WHAT THIS TASK INVOLVES: Only the lines below, from the one with "(493, 344) = (699, 591): pink" through the one with "(420, 486) = (286, 344): red", are to be written out, exactly.

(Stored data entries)

============

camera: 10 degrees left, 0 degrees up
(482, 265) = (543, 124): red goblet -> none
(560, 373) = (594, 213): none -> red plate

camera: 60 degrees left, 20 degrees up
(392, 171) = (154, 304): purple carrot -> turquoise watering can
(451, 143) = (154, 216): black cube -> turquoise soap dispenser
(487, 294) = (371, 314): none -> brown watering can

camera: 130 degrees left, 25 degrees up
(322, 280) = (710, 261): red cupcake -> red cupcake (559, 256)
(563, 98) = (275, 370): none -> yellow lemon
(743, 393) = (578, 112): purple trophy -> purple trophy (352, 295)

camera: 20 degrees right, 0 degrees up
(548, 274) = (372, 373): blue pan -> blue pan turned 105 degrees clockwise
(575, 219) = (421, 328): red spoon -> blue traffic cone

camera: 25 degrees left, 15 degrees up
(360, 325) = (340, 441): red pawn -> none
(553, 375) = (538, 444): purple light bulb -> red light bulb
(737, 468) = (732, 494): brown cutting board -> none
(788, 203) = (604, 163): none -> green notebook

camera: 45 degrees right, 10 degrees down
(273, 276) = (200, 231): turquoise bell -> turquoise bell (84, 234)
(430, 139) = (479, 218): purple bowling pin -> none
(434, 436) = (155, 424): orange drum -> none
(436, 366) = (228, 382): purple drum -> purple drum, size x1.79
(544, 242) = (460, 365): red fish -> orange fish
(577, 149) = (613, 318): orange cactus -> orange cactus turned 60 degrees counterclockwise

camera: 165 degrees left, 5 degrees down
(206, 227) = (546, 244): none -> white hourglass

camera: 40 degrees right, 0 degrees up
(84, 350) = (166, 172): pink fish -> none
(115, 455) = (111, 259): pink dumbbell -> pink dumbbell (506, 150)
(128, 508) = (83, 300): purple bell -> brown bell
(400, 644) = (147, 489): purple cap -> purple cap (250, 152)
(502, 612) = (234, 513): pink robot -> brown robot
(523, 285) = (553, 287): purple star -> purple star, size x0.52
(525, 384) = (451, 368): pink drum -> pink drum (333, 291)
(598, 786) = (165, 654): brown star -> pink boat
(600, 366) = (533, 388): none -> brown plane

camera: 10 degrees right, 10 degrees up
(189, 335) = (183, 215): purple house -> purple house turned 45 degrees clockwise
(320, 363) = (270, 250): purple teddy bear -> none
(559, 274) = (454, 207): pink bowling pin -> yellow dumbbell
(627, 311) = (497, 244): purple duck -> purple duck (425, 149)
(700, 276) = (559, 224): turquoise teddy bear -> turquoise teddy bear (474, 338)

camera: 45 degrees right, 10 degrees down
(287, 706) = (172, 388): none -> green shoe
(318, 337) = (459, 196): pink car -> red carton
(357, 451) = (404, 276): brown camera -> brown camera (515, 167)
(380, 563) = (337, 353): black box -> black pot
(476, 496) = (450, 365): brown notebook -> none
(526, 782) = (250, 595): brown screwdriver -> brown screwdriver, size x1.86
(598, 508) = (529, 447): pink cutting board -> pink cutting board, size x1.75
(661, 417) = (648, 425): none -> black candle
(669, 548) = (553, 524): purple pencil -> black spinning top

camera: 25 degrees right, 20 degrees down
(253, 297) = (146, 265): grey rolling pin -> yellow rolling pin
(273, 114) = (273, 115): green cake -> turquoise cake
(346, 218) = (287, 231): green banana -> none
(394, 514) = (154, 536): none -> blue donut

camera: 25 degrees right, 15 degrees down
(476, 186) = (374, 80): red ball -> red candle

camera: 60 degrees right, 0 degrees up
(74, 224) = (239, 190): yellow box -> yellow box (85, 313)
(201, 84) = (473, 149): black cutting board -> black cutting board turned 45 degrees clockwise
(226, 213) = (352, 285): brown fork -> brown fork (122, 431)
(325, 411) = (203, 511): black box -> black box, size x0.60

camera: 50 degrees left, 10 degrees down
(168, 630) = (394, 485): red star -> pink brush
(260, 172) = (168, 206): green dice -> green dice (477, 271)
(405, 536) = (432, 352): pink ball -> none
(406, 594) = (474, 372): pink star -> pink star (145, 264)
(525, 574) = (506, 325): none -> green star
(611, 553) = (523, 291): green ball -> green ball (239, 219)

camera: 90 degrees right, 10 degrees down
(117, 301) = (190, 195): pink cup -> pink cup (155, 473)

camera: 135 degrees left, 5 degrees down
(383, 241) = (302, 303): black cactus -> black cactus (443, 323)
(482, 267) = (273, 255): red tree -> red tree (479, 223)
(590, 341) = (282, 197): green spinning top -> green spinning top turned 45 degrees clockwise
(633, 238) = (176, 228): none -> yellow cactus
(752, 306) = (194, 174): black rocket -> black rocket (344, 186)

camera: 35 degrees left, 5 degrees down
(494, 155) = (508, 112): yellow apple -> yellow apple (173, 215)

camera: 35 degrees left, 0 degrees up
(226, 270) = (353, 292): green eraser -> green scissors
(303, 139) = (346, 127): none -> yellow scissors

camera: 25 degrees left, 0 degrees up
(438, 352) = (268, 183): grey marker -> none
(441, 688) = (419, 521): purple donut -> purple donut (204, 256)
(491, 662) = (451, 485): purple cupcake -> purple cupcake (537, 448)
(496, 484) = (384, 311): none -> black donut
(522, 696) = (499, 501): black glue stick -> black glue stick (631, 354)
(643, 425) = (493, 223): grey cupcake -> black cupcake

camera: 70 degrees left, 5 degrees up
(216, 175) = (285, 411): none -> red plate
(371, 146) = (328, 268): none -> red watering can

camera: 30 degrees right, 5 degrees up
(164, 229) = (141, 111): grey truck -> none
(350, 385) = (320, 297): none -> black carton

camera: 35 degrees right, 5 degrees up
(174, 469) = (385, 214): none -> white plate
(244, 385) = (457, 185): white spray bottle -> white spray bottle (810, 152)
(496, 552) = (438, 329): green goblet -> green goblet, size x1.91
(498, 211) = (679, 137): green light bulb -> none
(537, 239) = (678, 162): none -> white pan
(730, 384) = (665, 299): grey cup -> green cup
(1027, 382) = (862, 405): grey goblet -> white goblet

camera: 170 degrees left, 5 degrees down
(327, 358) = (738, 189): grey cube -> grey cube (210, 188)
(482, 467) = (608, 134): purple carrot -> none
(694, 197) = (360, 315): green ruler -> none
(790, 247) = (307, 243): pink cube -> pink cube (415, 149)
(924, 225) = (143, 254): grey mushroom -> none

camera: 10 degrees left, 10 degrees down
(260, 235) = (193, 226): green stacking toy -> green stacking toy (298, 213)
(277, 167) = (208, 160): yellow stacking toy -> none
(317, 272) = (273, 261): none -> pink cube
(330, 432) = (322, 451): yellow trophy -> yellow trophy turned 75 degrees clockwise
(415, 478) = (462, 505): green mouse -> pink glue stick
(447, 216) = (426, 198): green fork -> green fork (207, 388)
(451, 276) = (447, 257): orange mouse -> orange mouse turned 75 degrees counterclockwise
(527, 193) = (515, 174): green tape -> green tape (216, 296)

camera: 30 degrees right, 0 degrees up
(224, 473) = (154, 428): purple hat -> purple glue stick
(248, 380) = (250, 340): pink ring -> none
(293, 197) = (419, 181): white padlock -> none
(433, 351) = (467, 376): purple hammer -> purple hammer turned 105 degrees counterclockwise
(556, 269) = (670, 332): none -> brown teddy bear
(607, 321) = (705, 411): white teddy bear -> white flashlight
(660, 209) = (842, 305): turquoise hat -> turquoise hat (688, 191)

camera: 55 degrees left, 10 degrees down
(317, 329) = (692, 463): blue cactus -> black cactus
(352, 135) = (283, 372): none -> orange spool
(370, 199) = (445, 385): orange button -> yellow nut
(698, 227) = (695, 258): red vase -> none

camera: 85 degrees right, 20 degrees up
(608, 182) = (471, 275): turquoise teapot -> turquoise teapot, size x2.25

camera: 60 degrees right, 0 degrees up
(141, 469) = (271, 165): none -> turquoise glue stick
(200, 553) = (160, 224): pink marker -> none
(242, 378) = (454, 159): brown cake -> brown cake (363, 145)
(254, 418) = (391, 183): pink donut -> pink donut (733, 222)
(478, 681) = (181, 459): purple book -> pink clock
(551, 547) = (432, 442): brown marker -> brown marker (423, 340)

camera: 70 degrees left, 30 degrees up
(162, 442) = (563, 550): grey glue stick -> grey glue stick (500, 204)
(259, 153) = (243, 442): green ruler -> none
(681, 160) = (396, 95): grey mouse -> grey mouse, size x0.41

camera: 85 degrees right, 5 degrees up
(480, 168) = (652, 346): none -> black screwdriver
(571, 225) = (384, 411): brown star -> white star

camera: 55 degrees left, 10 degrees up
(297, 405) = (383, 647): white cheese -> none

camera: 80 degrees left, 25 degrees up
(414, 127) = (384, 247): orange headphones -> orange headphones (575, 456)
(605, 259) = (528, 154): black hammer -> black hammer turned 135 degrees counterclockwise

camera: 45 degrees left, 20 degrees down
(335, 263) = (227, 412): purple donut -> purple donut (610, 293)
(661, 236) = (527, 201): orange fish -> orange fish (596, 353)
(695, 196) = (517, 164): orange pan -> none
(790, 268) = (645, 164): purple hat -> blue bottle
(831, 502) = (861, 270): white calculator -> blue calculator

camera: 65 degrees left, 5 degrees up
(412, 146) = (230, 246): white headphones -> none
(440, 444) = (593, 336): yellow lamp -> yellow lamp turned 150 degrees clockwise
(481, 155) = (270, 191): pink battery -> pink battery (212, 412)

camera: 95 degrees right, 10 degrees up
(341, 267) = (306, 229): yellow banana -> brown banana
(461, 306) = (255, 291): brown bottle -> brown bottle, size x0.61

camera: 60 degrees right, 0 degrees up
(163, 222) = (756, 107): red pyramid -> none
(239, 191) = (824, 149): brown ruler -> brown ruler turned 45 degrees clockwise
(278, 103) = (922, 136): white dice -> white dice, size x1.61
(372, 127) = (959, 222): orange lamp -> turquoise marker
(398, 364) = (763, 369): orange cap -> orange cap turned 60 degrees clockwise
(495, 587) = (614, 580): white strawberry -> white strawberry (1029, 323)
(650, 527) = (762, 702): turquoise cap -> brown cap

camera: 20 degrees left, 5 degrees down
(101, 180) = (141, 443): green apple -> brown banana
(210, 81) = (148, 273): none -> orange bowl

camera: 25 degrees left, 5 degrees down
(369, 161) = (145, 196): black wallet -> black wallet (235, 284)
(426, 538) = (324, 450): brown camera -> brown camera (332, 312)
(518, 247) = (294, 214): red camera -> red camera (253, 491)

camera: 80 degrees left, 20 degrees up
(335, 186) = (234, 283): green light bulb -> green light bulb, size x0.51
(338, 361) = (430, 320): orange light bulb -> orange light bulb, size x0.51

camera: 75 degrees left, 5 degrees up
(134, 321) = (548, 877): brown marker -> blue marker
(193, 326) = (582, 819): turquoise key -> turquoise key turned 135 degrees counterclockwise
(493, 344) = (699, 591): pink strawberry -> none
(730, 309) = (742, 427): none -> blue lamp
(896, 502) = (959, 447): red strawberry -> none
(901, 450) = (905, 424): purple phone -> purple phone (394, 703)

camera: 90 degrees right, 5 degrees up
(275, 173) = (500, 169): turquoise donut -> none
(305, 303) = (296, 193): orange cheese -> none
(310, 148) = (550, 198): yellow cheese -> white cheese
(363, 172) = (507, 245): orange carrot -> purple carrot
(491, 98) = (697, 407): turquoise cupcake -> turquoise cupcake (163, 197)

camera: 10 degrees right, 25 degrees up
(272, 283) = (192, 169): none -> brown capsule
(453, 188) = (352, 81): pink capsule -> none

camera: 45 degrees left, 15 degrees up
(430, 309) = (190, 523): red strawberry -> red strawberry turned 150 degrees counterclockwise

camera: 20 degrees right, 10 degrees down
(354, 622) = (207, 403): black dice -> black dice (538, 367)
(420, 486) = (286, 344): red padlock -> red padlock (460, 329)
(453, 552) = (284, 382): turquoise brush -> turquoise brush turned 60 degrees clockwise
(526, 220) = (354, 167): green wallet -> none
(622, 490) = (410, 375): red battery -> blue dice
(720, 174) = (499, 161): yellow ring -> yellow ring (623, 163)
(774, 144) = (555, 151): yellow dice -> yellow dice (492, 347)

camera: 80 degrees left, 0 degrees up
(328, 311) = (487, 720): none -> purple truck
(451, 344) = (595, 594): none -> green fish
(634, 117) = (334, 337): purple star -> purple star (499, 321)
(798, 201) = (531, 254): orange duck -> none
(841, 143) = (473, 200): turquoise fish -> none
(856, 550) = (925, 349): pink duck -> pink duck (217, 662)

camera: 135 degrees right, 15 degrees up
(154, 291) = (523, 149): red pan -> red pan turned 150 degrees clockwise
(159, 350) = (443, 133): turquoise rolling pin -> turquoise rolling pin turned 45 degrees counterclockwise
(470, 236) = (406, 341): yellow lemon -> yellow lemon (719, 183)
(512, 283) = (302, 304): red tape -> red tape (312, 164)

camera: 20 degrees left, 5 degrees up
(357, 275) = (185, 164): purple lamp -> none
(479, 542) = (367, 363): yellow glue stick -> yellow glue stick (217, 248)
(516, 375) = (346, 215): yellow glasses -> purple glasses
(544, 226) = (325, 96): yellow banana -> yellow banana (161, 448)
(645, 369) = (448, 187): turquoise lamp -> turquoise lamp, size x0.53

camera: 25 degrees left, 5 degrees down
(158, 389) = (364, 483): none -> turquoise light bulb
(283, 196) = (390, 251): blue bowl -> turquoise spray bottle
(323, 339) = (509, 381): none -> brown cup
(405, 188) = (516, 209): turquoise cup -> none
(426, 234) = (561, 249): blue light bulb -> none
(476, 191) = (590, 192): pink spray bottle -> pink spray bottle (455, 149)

============

OUTPUT:
(493, 344) = (699, 591): pink strawberry -> none
(730, 309) = (742, 427): none -> blue lamp
(896, 502) = (959, 447): red strawberry -> none
(901, 450) = (905, 424): purple phone -> purple phone (394, 703)

camera: 90 degrees right, 5 degrees up
(275, 173) = (500, 169): turquoise donut -> none
(305, 303) = (296, 193): orange cheese -> none
(310, 148) = (550, 198): yellow cheese -> white cheese
(363, 172) = (507, 245): orange carrot -> purple carrot
(491, 98) = (697, 407): turquoise cupcake -> turquoise cupcake (163, 197)

camera: 10 degrees right, 25 degrees up
(272, 283) = (192, 169): none -> brown capsule
(453, 188) = (352, 81): pink capsule -> none

camera: 45 degrees left, 15 degrees up
(430, 309) = (190, 523): red strawberry -> red strawberry turned 150 degrees counterclockwise

camera: 20 degrees right, 10 degrees down
(354, 622) = (207, 403): black dice -> black dice (538, 367)
(420, 486) = (286, 344): red padlock -> red padlock (460, 329)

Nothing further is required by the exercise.